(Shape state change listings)
_ _ _ _ _ _ _
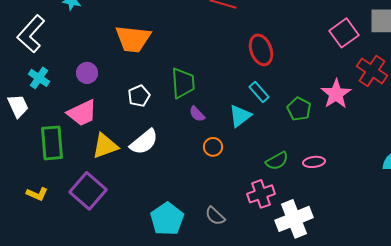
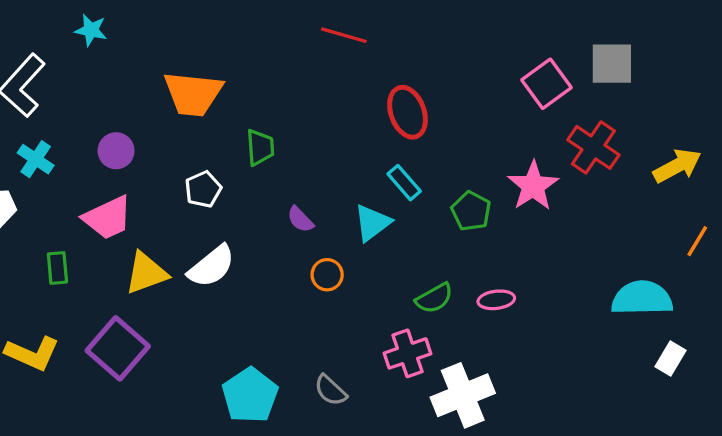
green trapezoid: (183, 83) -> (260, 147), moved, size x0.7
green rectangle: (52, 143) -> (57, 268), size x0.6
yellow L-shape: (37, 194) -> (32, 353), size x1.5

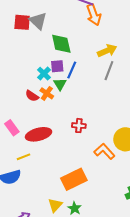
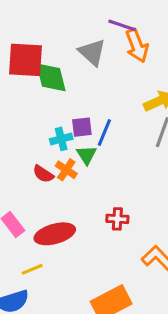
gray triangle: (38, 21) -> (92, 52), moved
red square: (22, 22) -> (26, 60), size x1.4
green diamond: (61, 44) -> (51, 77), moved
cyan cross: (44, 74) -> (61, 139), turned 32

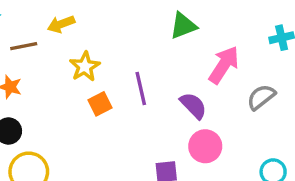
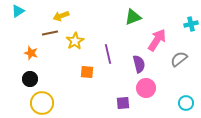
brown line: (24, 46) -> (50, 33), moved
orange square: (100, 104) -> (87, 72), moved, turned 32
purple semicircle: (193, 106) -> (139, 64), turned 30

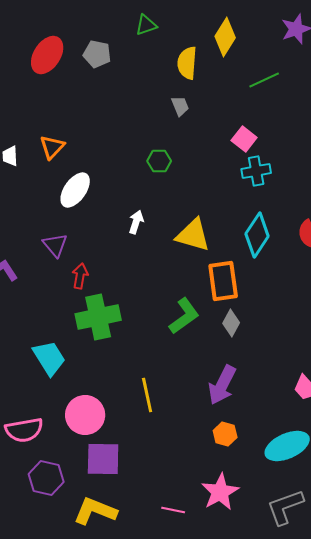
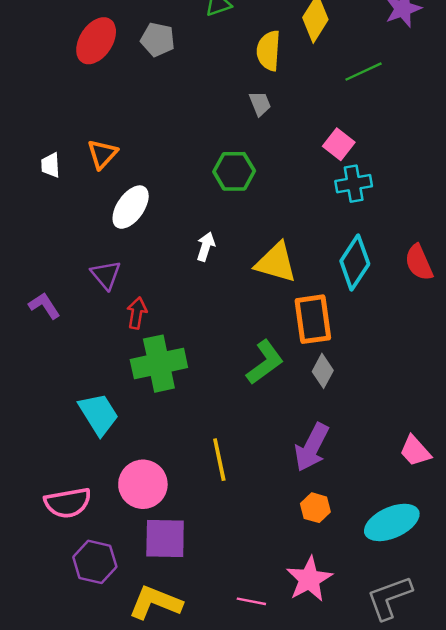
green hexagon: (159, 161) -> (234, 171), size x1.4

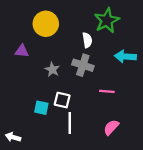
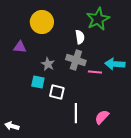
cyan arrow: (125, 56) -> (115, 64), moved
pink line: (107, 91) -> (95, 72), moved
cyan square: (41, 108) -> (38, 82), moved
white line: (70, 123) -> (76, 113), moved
_ _ _ _ _ _ _
__TASK TO COMPLETE__. What lines in the data hold the word "turned"? Return them.

__WORKED SOLUTION__.
cyan cross: (44, 74) -> (61, 139), turned 32
orange square: (100, 104) -> (87, 72), moved, turned 32
purple semicircle: (193, 106) -> (139, 64), turned 30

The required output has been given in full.